◆ **TO DO**
Reproduce, exactly and in full, only the lines below from the one containing "HALL: KY-003 -> SS49E" through the one containing "HALL pin VCC: 3V3 -> 5V".

◆ **EXCERPTED RECORDS**

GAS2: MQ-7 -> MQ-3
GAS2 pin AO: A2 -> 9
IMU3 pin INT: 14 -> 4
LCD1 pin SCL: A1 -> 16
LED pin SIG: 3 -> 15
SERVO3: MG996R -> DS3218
--
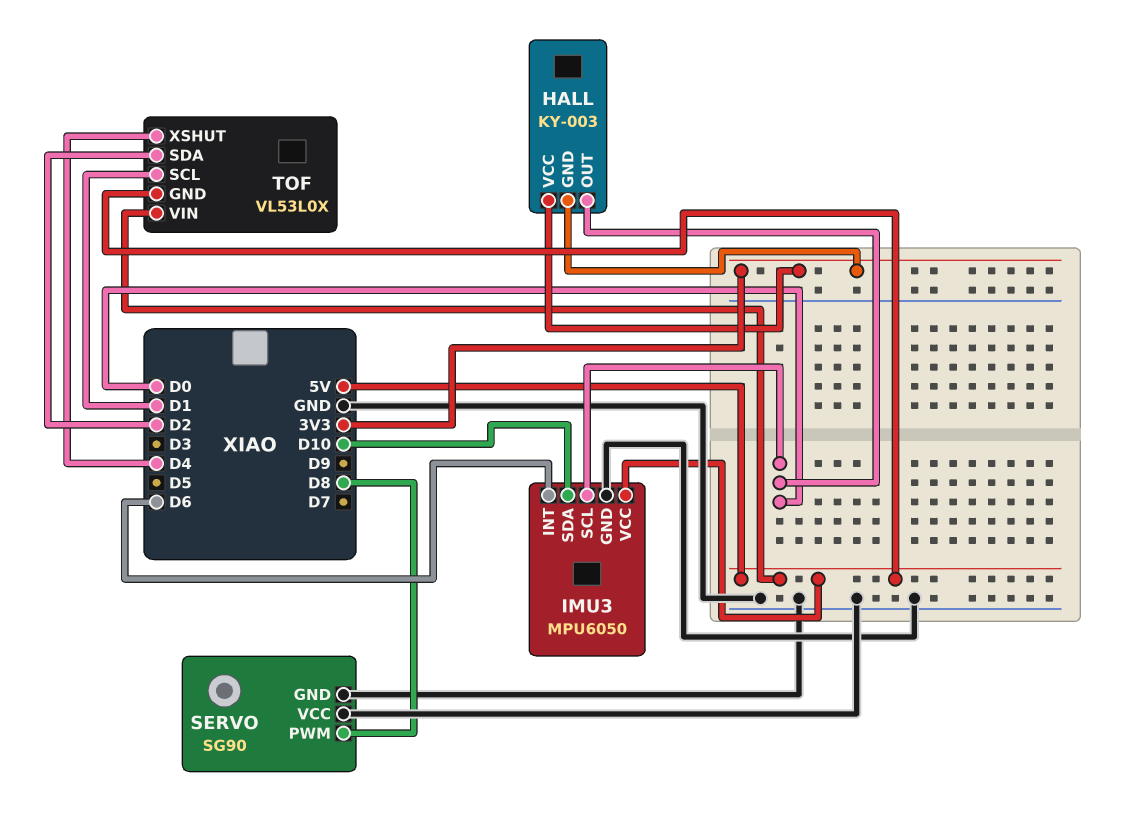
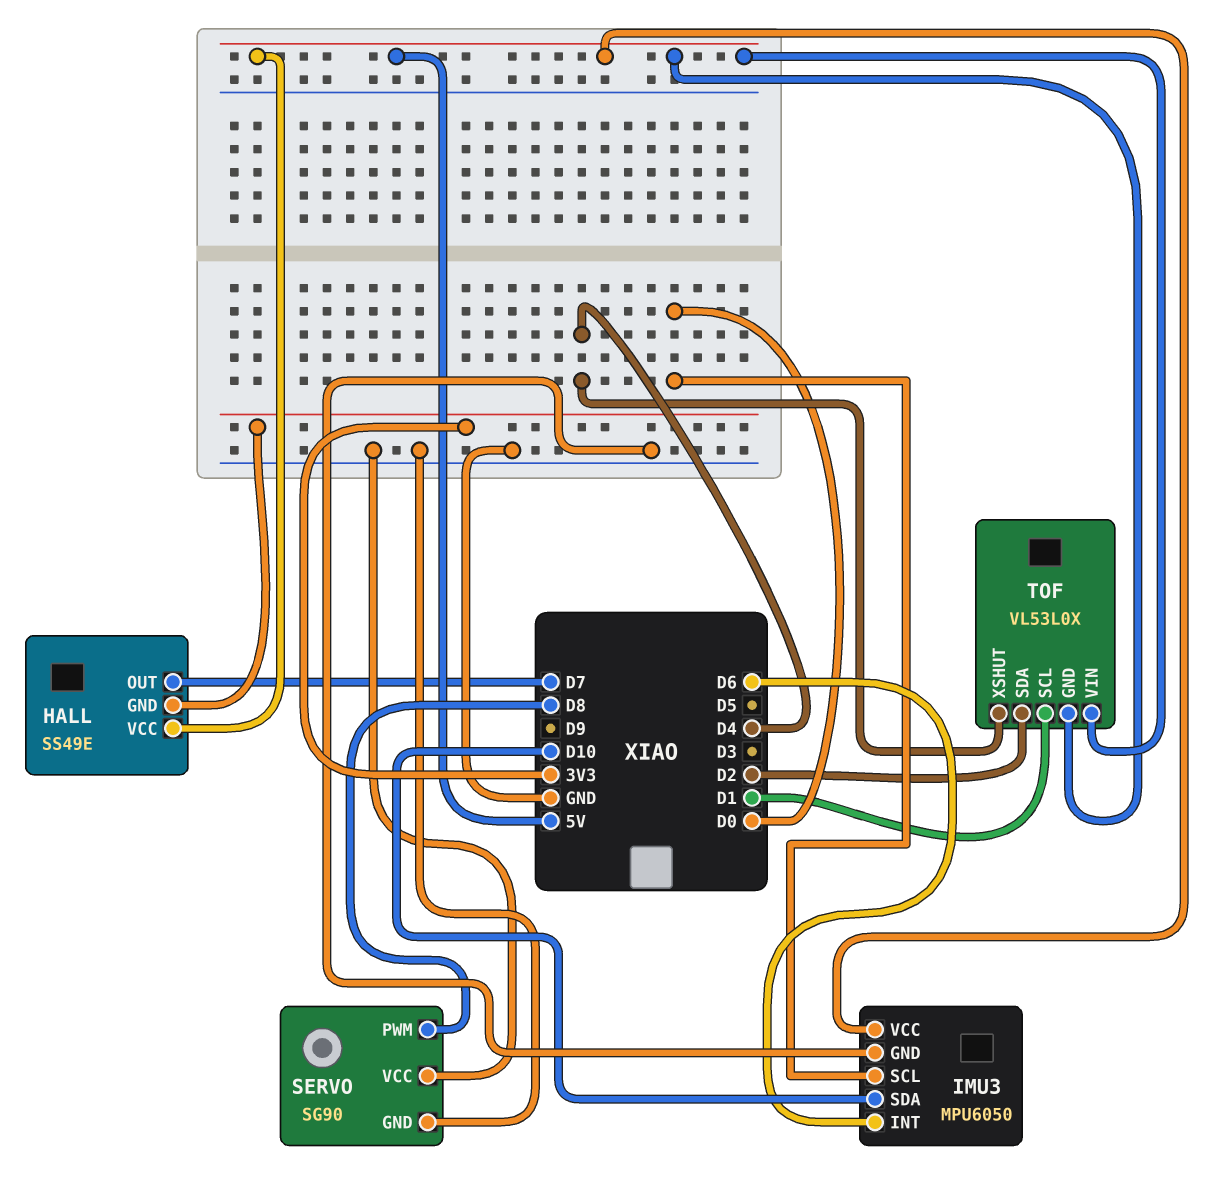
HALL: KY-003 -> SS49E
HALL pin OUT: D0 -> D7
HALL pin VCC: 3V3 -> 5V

◆ **SOLUTION TO THIS EXERCISE**
HALL: KY-003 -> SS49E
HALL pin OUT: D0 -> D7
HALL pin VCC: 3V3 -> 5V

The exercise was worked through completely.